* _WHAT THIS TASK INVOLVES_
The answer must be an exact copy of the lines from the one containing "R6: 22k (GND, W22) -> 47k (GND, W22)" through the end of the records, with the pictures left out.

* _ENTRIES SHOWN_
────────

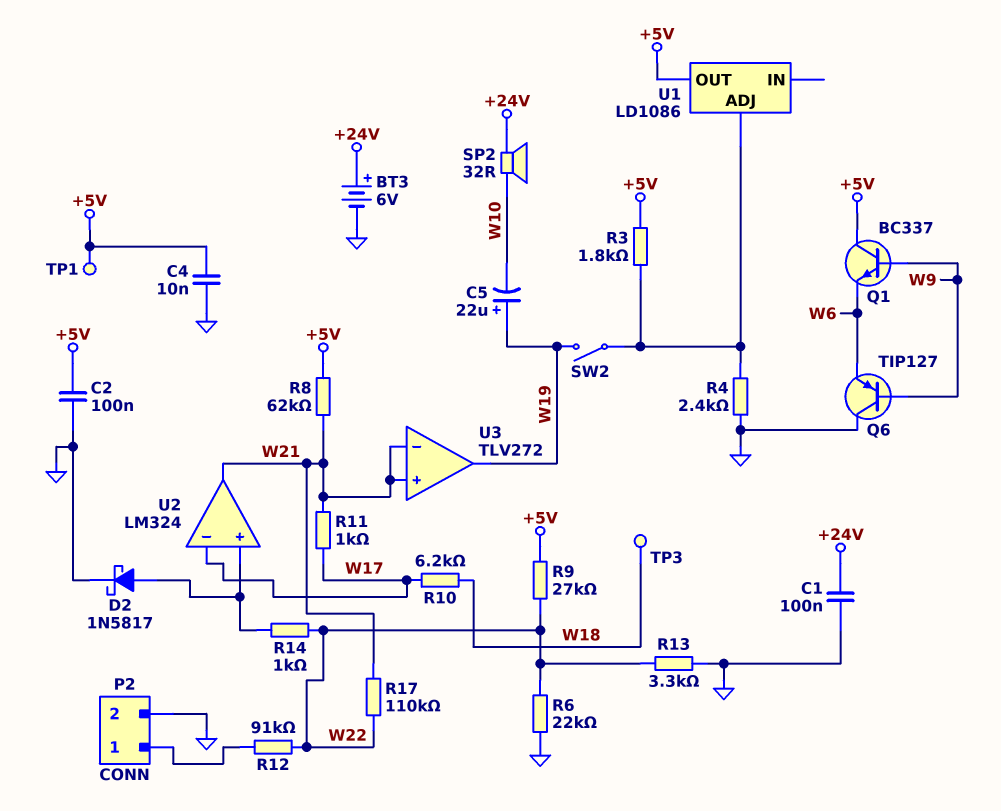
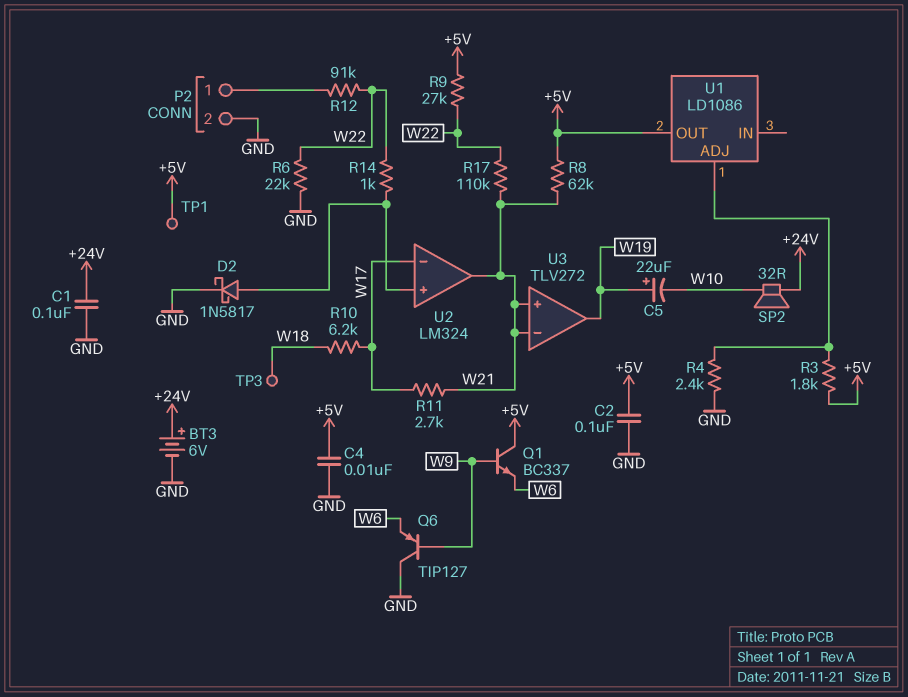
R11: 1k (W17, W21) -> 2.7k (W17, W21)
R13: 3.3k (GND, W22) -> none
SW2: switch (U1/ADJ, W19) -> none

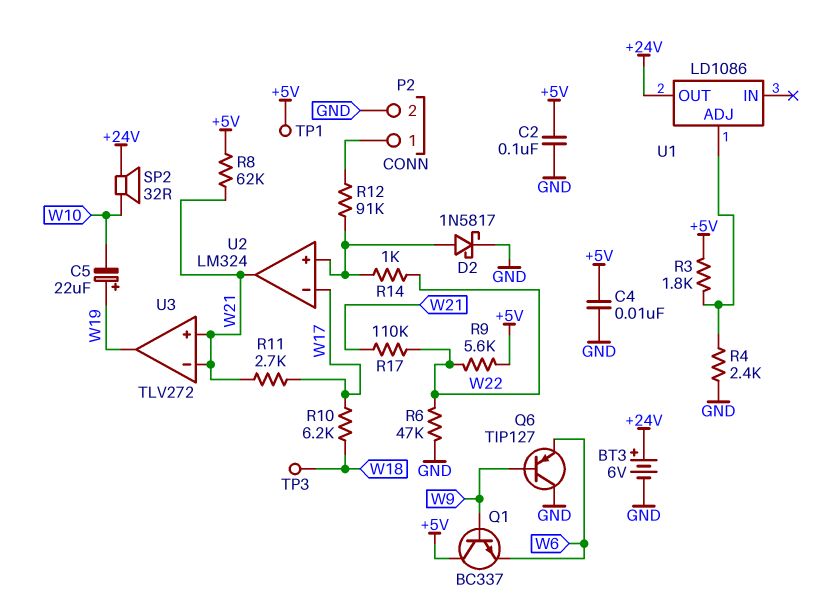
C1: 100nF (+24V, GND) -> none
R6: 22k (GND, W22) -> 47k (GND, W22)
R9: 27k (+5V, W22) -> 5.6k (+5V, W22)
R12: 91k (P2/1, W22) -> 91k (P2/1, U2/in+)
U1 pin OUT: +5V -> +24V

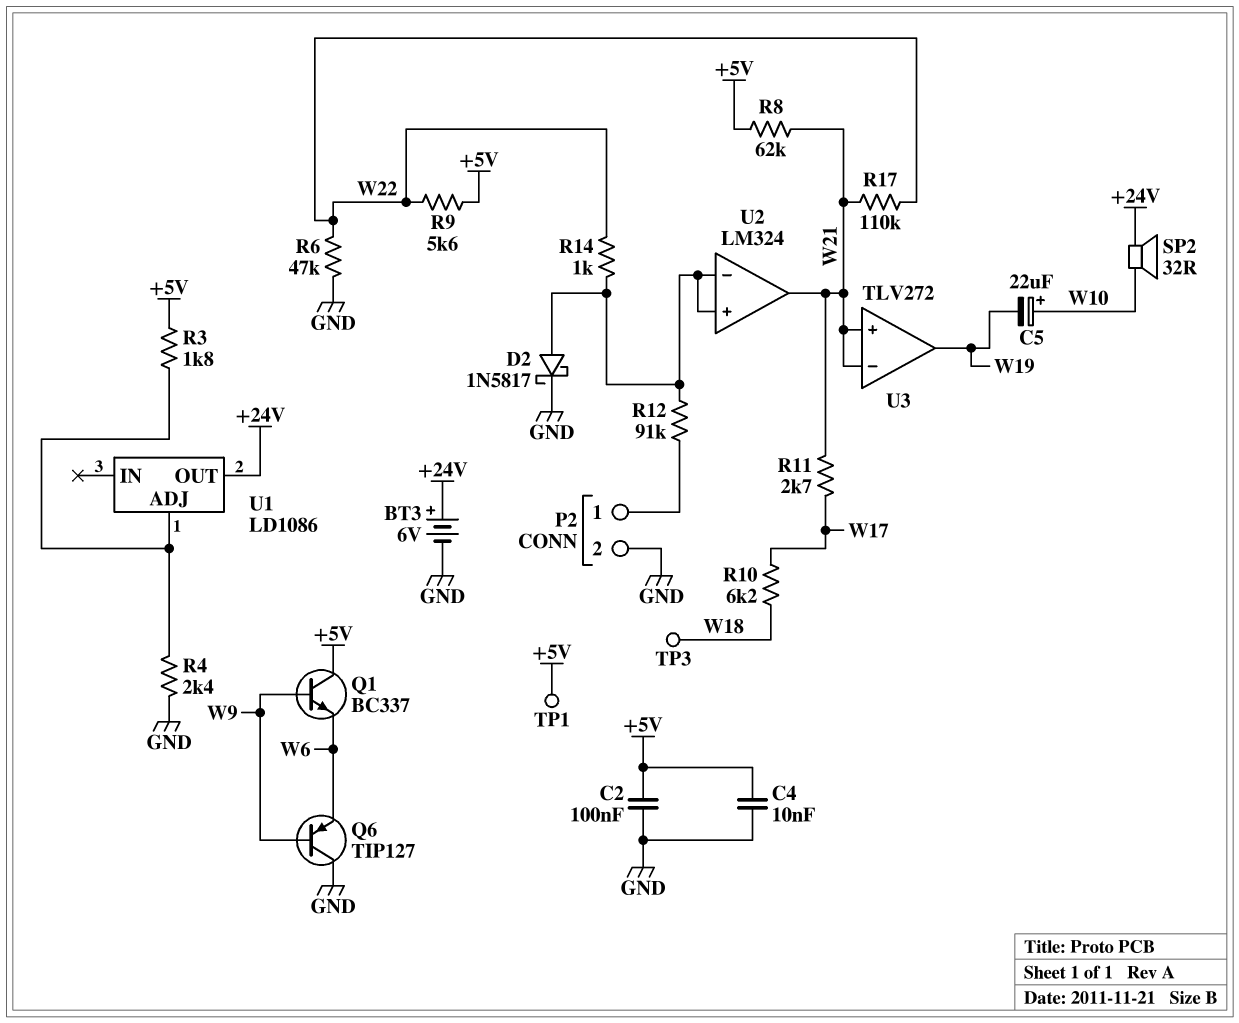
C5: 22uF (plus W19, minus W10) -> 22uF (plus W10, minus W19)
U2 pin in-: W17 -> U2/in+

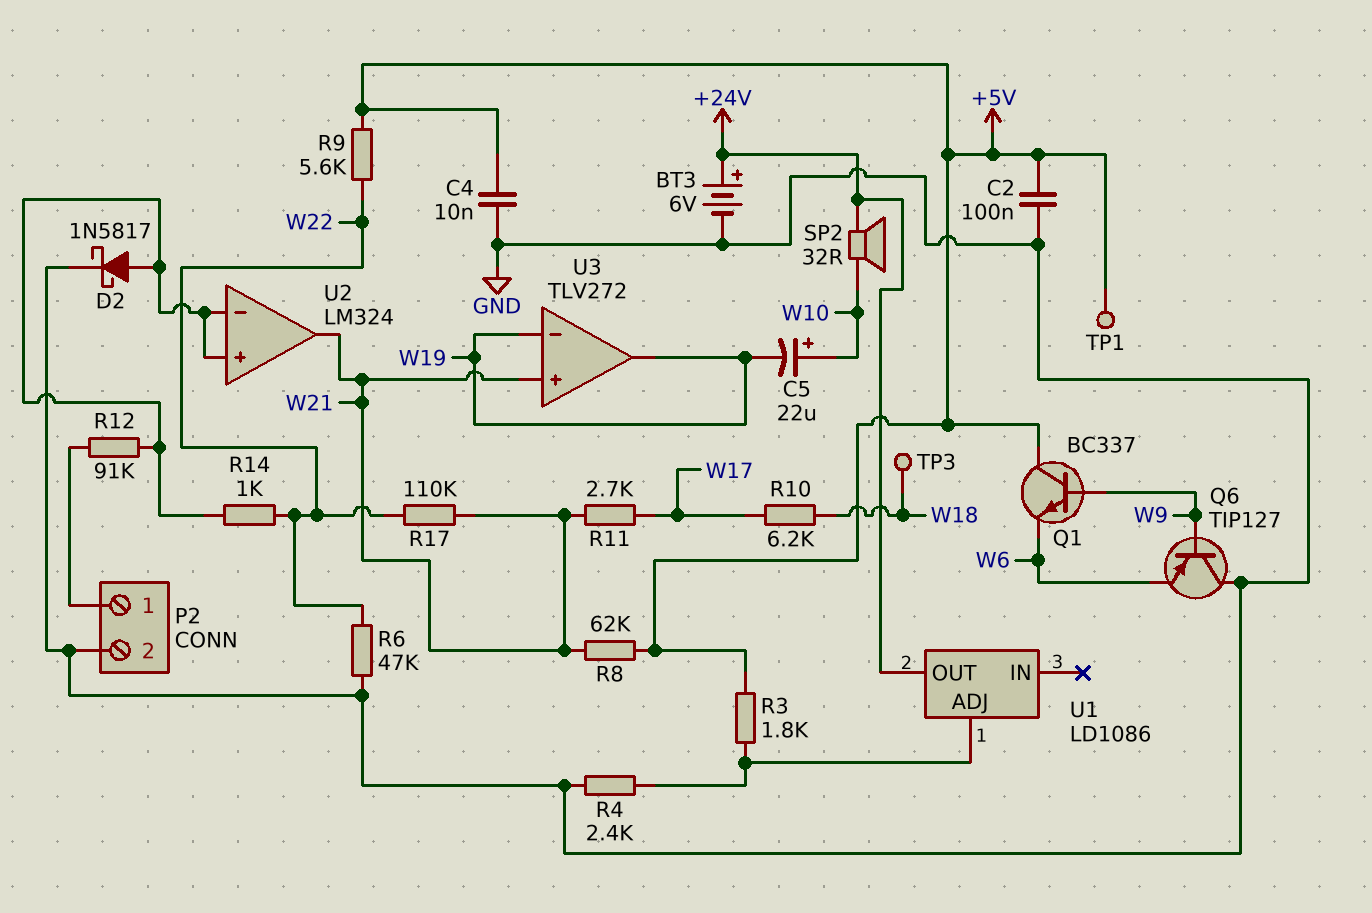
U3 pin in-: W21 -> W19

────────

* _RESPONSE TO THE TASK_
R6: 22k (GND, W22) -> 47k (GND, W22)
R9: 27k (+5V, W22) -> 5.6k (+5V, W22)
R12: 91k (P2/1, W22) -> 91k (P2/1, U2/in+)
U1 pin OUT: +5V -> +24V

C5: 22uF (plus W19, minus W10) -> 22uF (plus W10, minus W19)
U2 pin in-: W17 -> U2/in+

U3 pin in-: W21 -> W19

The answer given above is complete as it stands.